**PROBLEM:** Every entry that follows should be repeated exactly; drop the images.

**RECORDS SUPPLIED:**

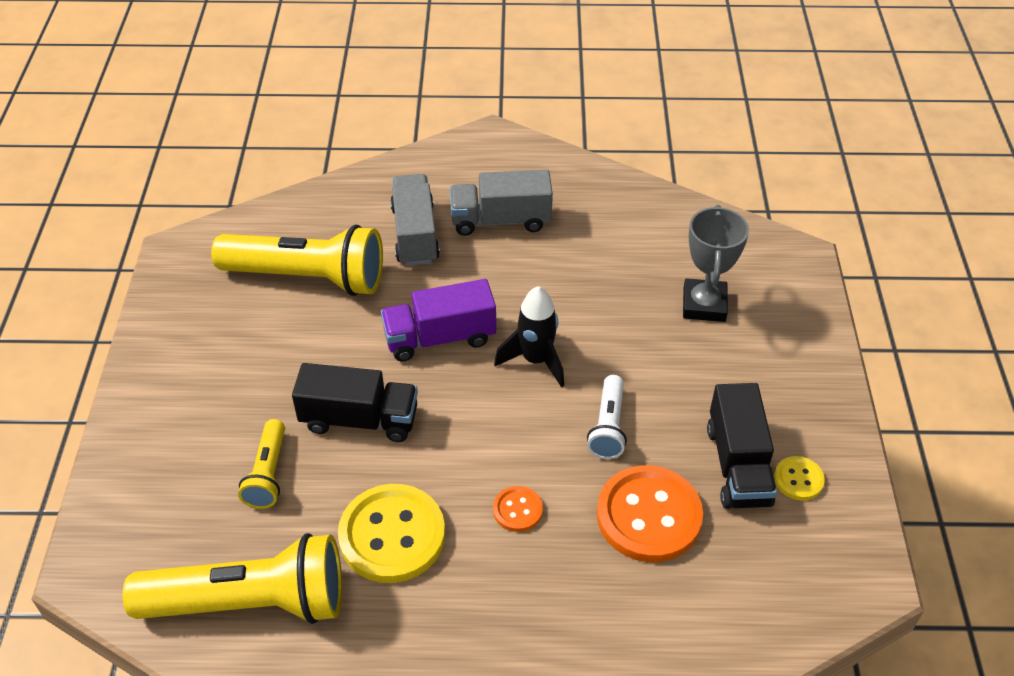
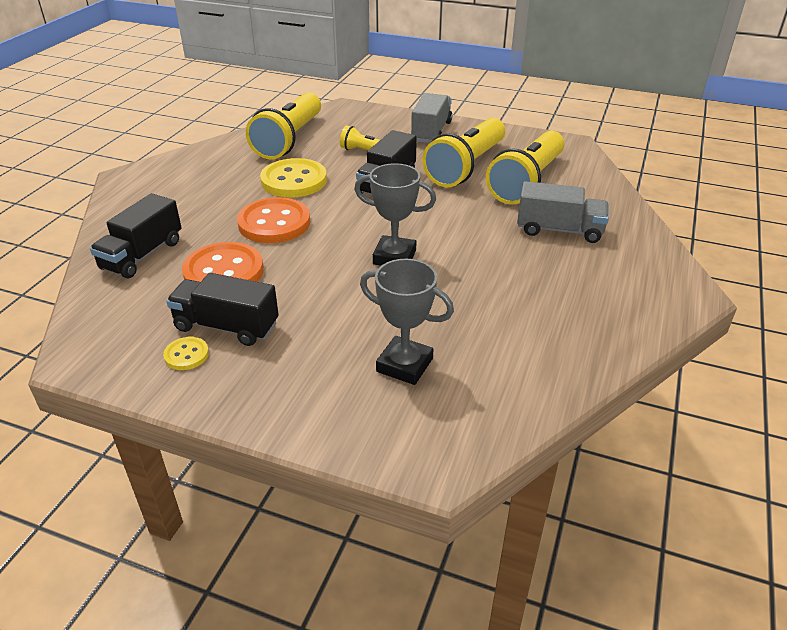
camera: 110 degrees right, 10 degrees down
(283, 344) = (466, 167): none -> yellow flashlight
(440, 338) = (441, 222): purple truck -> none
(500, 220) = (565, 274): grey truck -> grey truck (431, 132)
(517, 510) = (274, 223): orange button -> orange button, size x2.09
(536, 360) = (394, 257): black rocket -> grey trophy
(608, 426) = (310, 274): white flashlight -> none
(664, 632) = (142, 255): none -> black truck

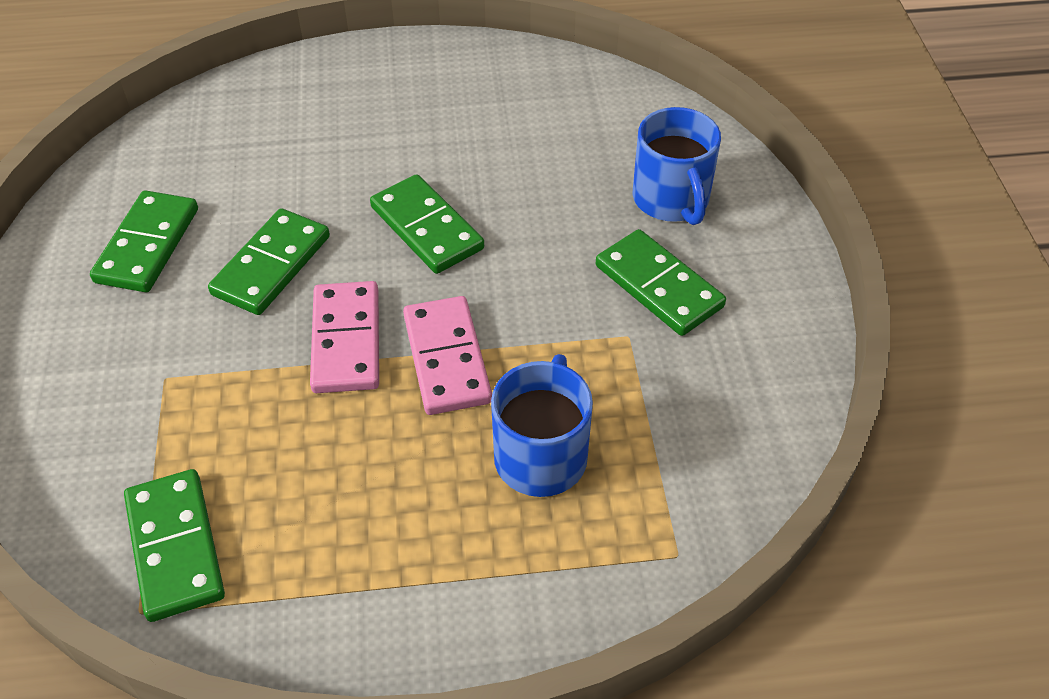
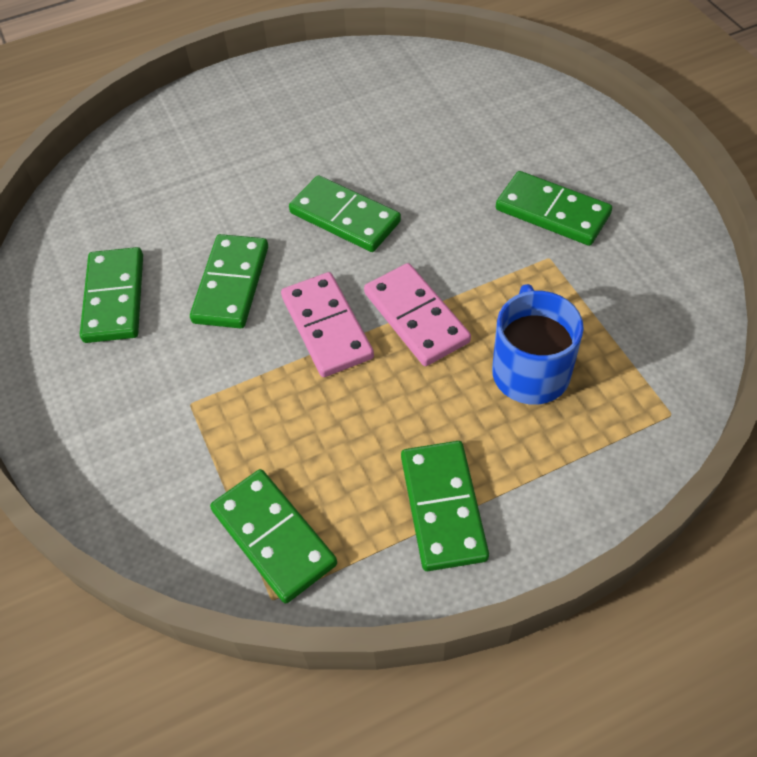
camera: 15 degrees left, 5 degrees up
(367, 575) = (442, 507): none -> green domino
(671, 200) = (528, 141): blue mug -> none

**ANSWER TO THIS EXERCISE:**
camera: 110 degrees right, 10 degrees down
(283, 344) = (466, 167): none -> yellow flashlight
(440, 338) = (441, 222): purple truck -> none
(500, 220) = (565, 274): grey truck -> grey truck (431, 132)
(517, 510) = (274, 223): orange button -> orange button, size x2.09
(536, 360) = (394, 257): black rocket -> grey trophy
(608, 426) = (310, 274): white flashlight -> none
(664, 632) = (142, 255): none -> black truck

camera: 15 degrees left, 5 degrees up
(367, 575) = (442, 507): none -> green domino
(671, 200) = (528, 141): blue mug -> none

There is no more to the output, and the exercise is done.